**Source data**
━━━━━━━━━━
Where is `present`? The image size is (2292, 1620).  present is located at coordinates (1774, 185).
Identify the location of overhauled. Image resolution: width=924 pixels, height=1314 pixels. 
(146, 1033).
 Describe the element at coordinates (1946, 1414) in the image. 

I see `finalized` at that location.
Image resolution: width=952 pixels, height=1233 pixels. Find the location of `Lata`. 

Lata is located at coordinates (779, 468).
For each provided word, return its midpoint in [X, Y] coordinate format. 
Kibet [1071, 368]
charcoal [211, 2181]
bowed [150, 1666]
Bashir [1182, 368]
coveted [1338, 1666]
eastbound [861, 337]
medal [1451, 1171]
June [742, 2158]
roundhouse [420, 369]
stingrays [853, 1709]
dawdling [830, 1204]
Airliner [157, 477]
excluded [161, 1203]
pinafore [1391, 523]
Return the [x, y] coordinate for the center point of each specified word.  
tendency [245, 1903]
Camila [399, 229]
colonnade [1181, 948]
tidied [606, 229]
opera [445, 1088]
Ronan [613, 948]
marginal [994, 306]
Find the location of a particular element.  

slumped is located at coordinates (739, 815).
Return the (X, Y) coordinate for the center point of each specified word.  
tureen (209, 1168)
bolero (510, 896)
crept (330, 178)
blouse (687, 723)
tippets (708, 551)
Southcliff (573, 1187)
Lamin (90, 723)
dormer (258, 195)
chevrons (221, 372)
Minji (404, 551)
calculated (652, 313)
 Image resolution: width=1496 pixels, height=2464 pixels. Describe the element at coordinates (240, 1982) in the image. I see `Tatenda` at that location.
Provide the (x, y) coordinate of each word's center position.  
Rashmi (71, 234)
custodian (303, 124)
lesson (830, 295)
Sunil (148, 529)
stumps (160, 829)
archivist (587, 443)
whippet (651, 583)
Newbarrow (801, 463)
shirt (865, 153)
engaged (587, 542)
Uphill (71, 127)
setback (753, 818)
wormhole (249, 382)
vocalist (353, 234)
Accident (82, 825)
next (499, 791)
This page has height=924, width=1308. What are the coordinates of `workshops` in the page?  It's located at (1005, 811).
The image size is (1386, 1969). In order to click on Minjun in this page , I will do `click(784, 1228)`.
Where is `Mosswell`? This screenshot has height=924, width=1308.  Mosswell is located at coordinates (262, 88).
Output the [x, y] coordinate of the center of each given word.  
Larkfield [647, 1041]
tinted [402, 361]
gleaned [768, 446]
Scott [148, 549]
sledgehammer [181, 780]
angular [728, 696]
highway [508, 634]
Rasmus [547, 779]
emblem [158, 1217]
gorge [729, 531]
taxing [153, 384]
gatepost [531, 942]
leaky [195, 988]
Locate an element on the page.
━━━━━━━━━━
**Goal**
Rewrite every line of the entries above as a numbered list, leaving out the blank lines.

**Problem solution**
1. Where is `present`? The image size is (2292, 1620).  present is located at coordinates (1774, 185).
2. Identify the location of overhauled. Image resolution: width=924 pixels, height=1314 pixels. 
3. (146, 1033).
4.  Describe the element at coordinates (1946, 1414) in the image. 
5. I see `finalized` at that location.
6. Image resolution: width=952 pixels, height=1233 pixels. Find the location of `Lata`. 
7. Lata is located at coordinates (779, 468).
8. For each provided word, return its midpoint in [X, Y] coordinate format. 
9. Kibet [1071, 368]
10. charcoal [211, 2181]
11. bowed [150, 1666]
12. Bashir [1182, 368]
13. coveted [1338, 1666]
14. eastbound [861, 337]
15. medal [1451, 1171]
16. June [742, 2158]
17. roundhouse [420, 369]
18. stingrays [853, 1709]
19. dawdling [830, 1204]
20. Airliner [157, 477]
21. excluded [161, 1203]
22. pinafore [1391, 523]
23. Return the [x, y] coordinate for the center point of each specified word.  
24. tendency [245, 1903]
25. Camila [399, 229]
26. colonnade [1181, 948]
27. tidied [606, 229]
28. opera [445, 1088]
29. Ronan [613, 948]
30. marginal [994, 306]
31. Find the location of a particular element.  
32. slumped is located at coordinates (739, 815).
33. Return the (X, Y) coordinate for the center point of each specified word.  
34. tureen (209, 1168)
35. bolero (510, 896)
36. crept (330, 178)
37. blouse (687, 723)
38. tippets (708, 551)
39. Southcliff (573, 1187)
40. Lamin (90, 723)
41. dormer (258, 195)
42. chevrons (221, 372)
43. Minji (404, 551)
44. calculated (652, 313)
45.  Image resolution: width=1496 pixels, height=2464 pixels. Describe the element at coordinates (240, 1982) in the image. I see `Tatenda` at that location.
46. Provide the (x, y) coordinate of each word's center position.  
47. Rashmi (71, 234)
48. custodian (303, 124)
49. lesson (830, 295)
50. Sunil (148, 529)
51. stumps (160, 829)
52. archivist (587, 443)
53. whippet (651, 583)
54. Newbarrow (801, 463)
55. shirt (865, 153)
56. engaged (587, 542)
57. Uphill (71, 127)
58. setback (753, 818)
59. wormhole (249, 382)
60. vocalist (353, 234)
61. Accident (82, 825)
62. next (499, 791)
63. This page has height=924, width=1308. What are the coordinates of `workshops` in the page?  It's located at (1005, 811).
64. The image size is (1386, 1969). In order to click on Minjun in this page , I will do `click(784, 1228)`.
65. Where is `Mosswell`? This screenshot has height=924, width=1308.  Mosswell is located at coordinates (262, 88).
66. Output the [x, y] coordinate of the center of each given word.  
67. Larkfield [647, 1041]
68. tinted [402, 361]
69. gleaned [768, 446]
70. Scott [148, 549]
71. sledgehammer [181, 780]
72. angular [728, 696]
73. highway [508, 634]
74. Rasmus [547, 779]
75. emblem [158, 1217]
76. gorge [729, 531]
77. taxing [153, 384]
78. gatepost [531, 942]
79. leaky [195, 988]
80. Locate an element on the page.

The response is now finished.